[Content revision data]
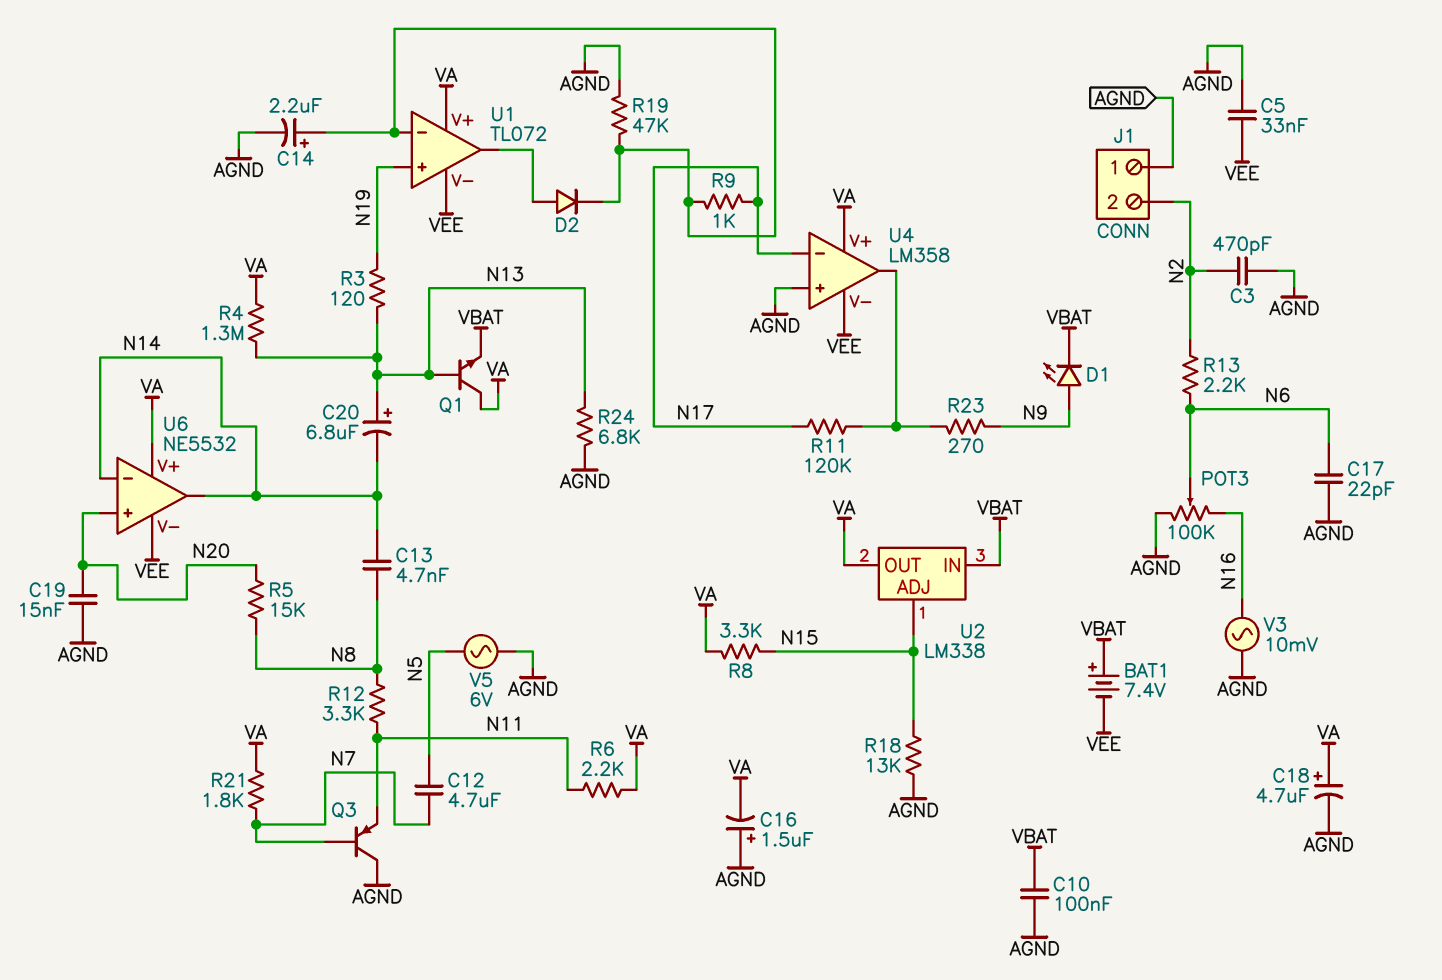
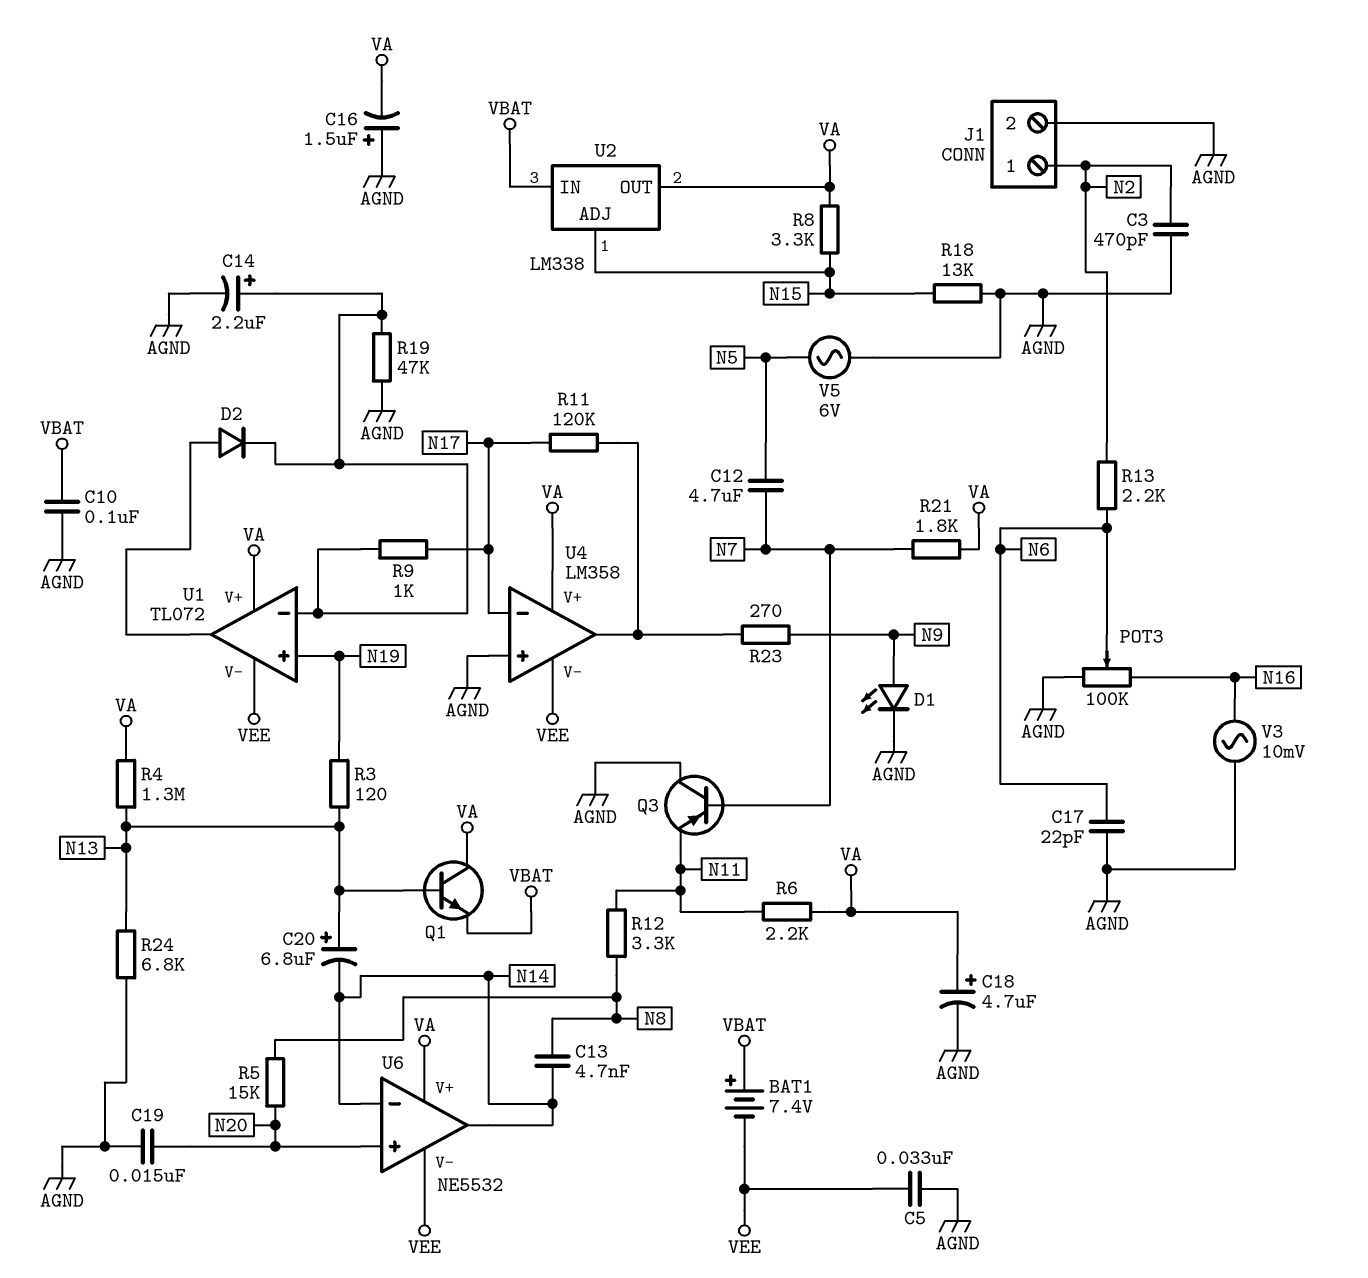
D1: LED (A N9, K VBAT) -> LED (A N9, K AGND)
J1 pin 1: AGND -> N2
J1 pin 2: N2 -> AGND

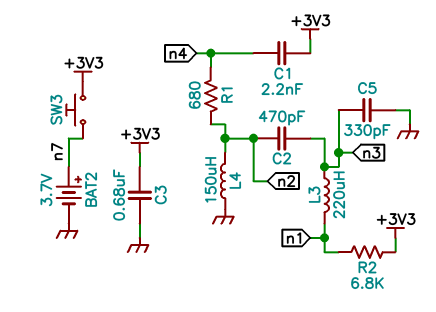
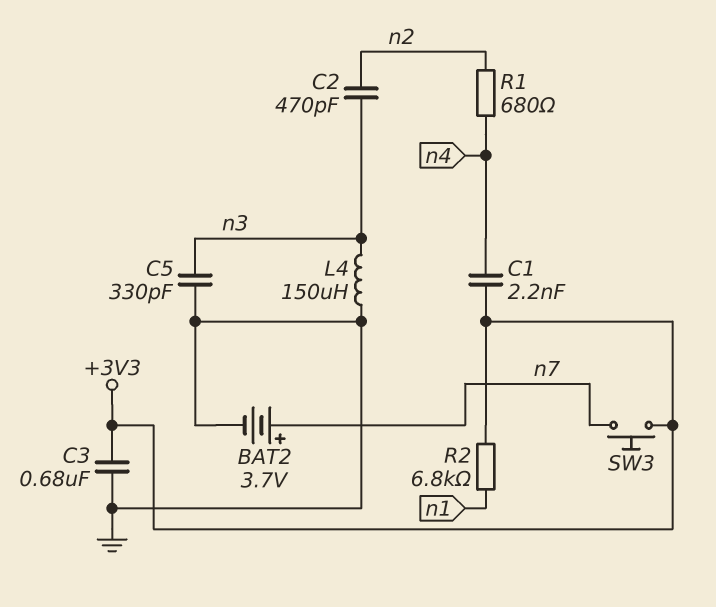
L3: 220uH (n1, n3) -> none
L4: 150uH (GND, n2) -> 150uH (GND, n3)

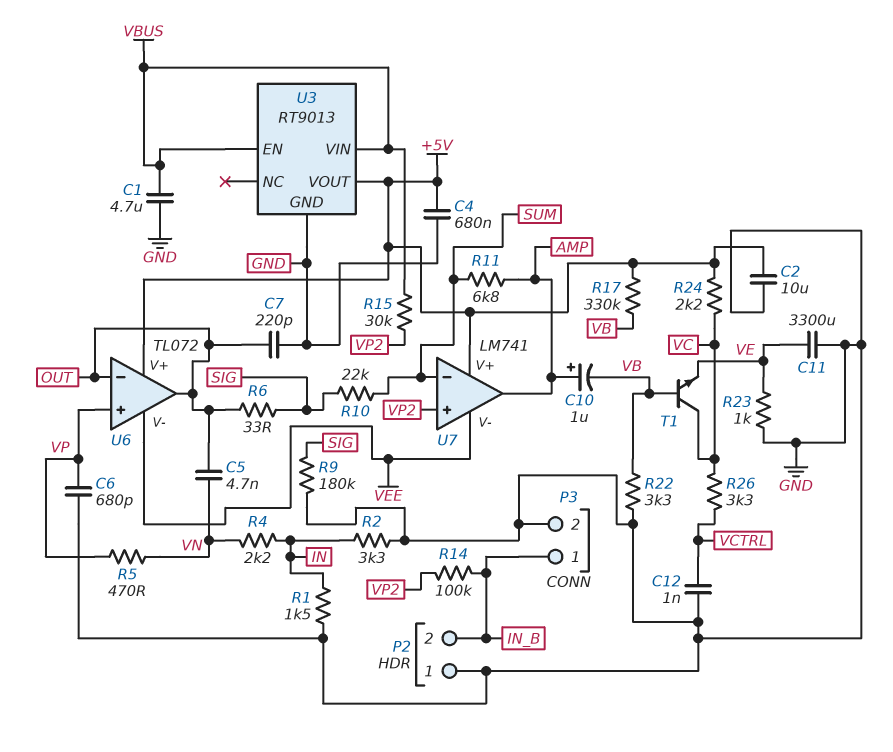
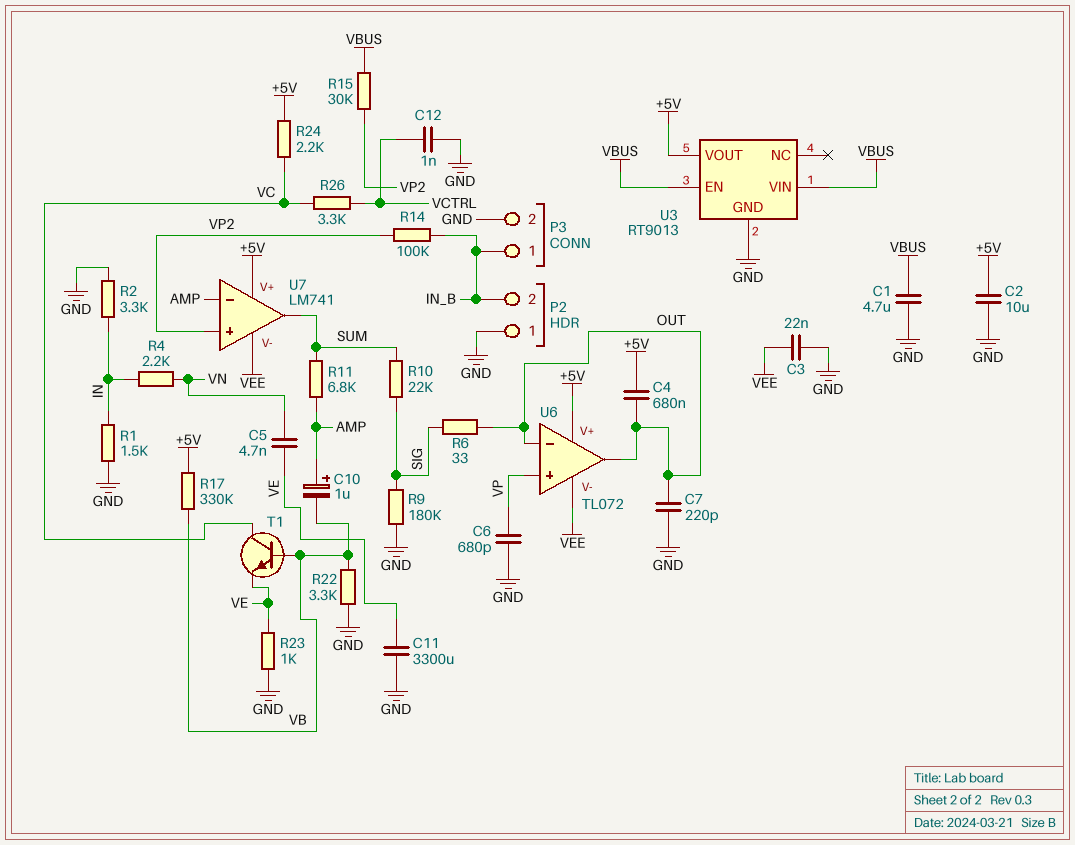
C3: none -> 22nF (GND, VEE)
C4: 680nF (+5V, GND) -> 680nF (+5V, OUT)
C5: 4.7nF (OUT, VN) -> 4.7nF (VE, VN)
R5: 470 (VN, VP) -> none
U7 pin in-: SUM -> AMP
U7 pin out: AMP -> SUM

### Activity:
Each line in the data that holds the string "AGND" should be found and copied.

### Output below:
D1: LED (A N9, K VBAT) -> LED (A N9, K AGND)
J1 pin 1: AGND -> N2
J1 pin 2: N2 -> AGND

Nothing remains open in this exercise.